━━━ Supplied entries
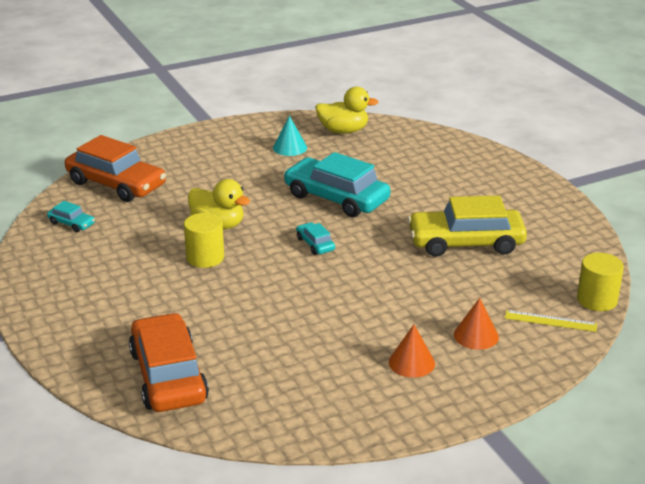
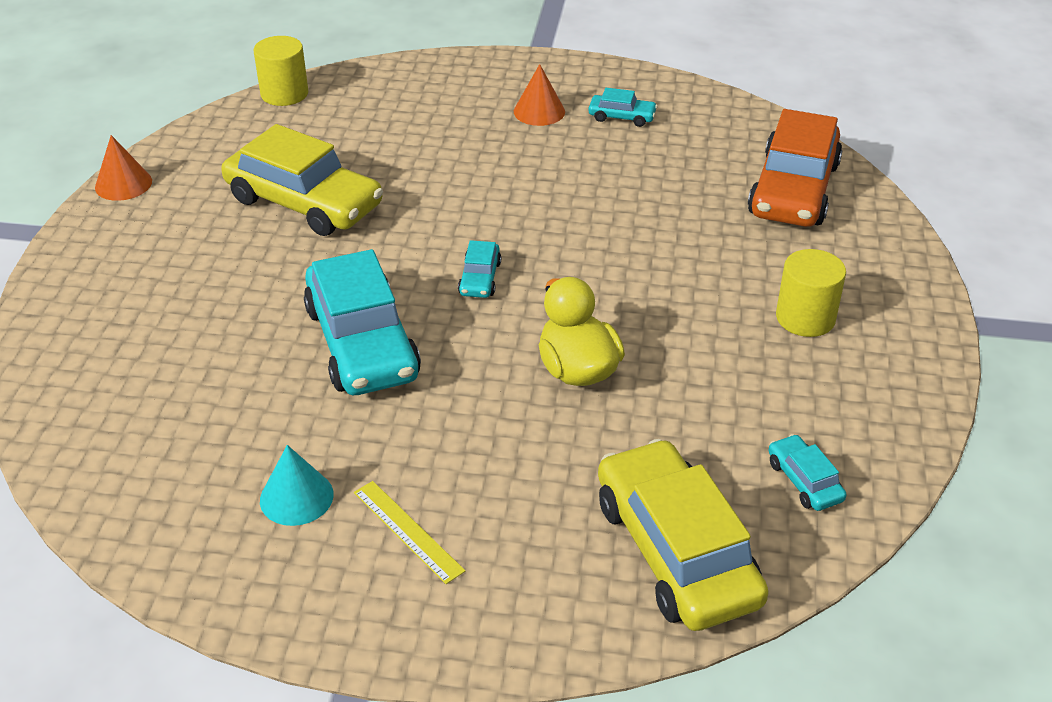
camera: 145 degrees left, 10 degrees up
(116, 184) = (676, 551): orange car -> yellow car
(205, 257) = (641, 320): yellow cylinder -> yellow cylinder (805, 318)
(343, 131) = (157, 496): yellow duck -> none
(347, 385) = (622, 117): none -> turquoise car
(476, 335) = (447, 109): orange cone -> orange cone (123, 184)
(550, 321) = (359, 94): yellow ruler -> yellow ruler (408, 531)

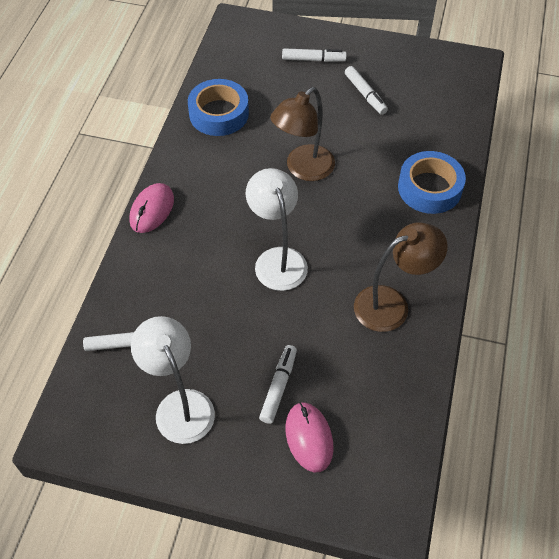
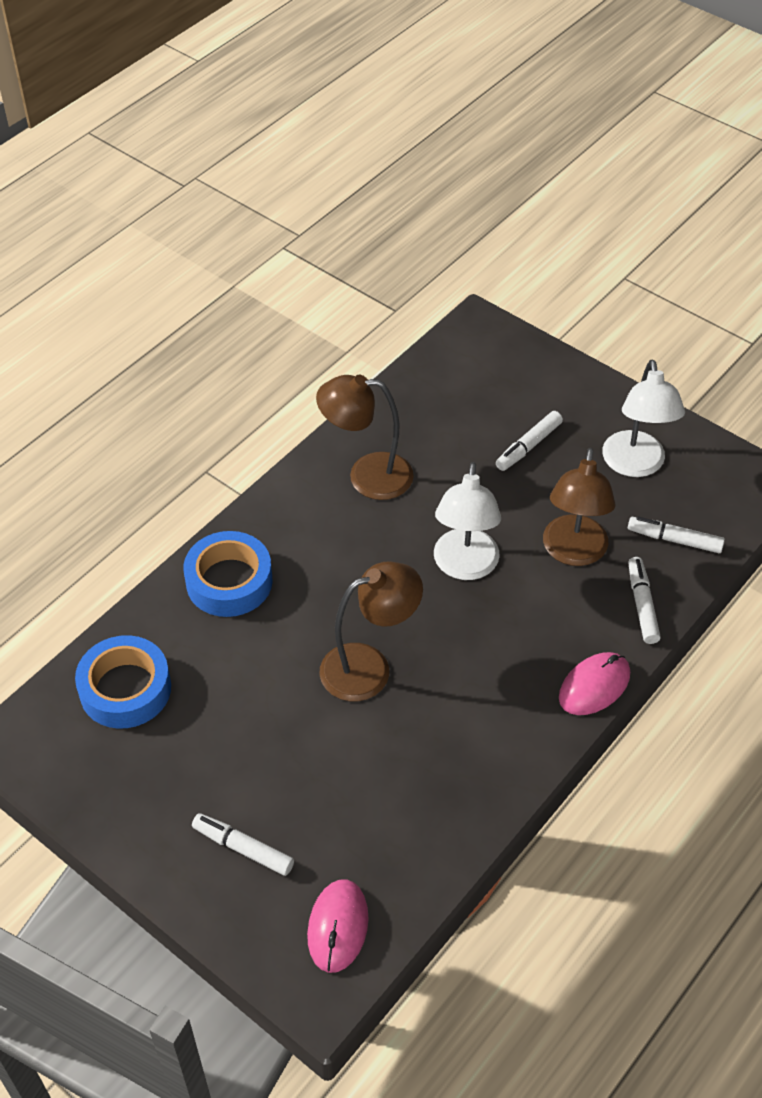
camera: 155 degrees left, 5 degrees down
(202, 301) = (573, 552): none -> brown lamp
(219, 113) = (440, 804): blue tape -> blue tape (125, 689)
(309, 438) = (520, 398): pink mouse -> pink mouse (337, 927)
(365, 94) = (210, 750): white marker -> white marker (642, 605)

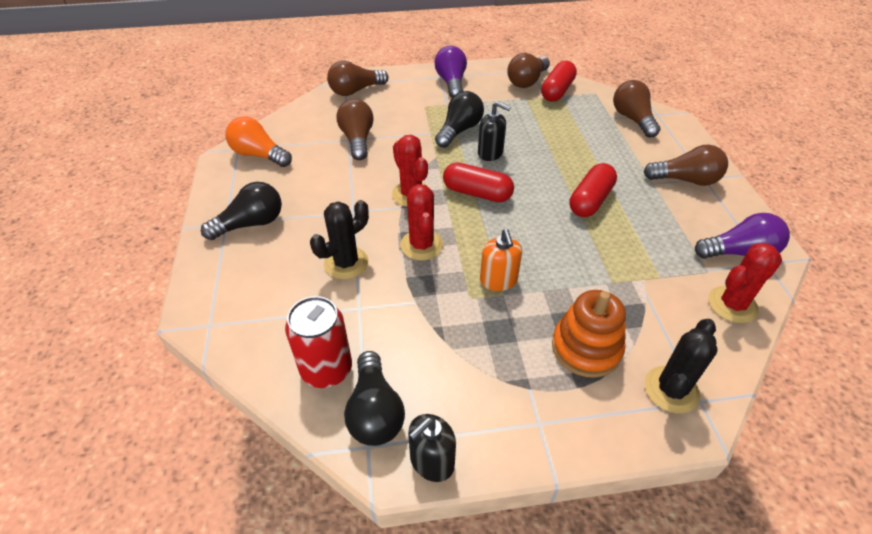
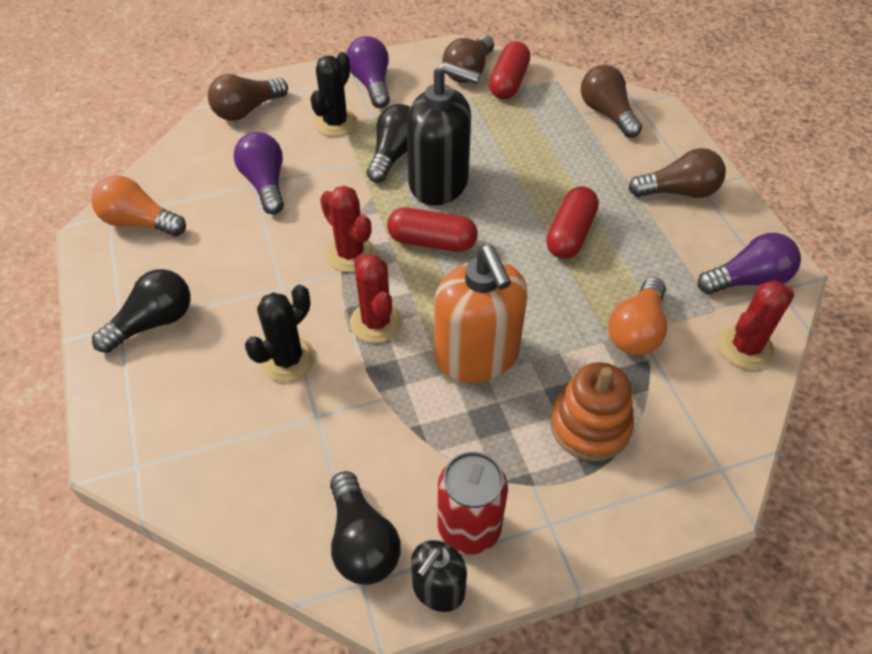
camera: 10 degrees left, 5 degrees up
(326, 369) = (294, 500): red can -> red can (469, 527)
(357, 140) = (265, 184): brown light bulb -> purple light bulb
(490, 153) = (439, 183): black soap dispenser -> black soap dispenser, size x1.88
(498, 280) = (477, 356): orange soap dispenser -> orange soap dispenser, size x1.88
(637, 279) = (637, 330): none -> orange light bulb
(671, 389) = (689, 461): black cactus -> black cactus (335, 123)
━━━━━━
• Work to be completed
Output nothing but the line containing "(490, 153) = (439, 183): black" and each line after it in the entries above, exactly as written.

• The completed task
(490, 153) = (439, 183): black soap dispenser -> black soap dispenser, size x1.88
(498, 280) = (477, 356): orange soap dispenser -> orange soap dispenser, size x1.88
(637, 279) = (637, 330): none -> orange light bulb
(671, 389) = (689, 461): black cactus -> black cactus (335, 123)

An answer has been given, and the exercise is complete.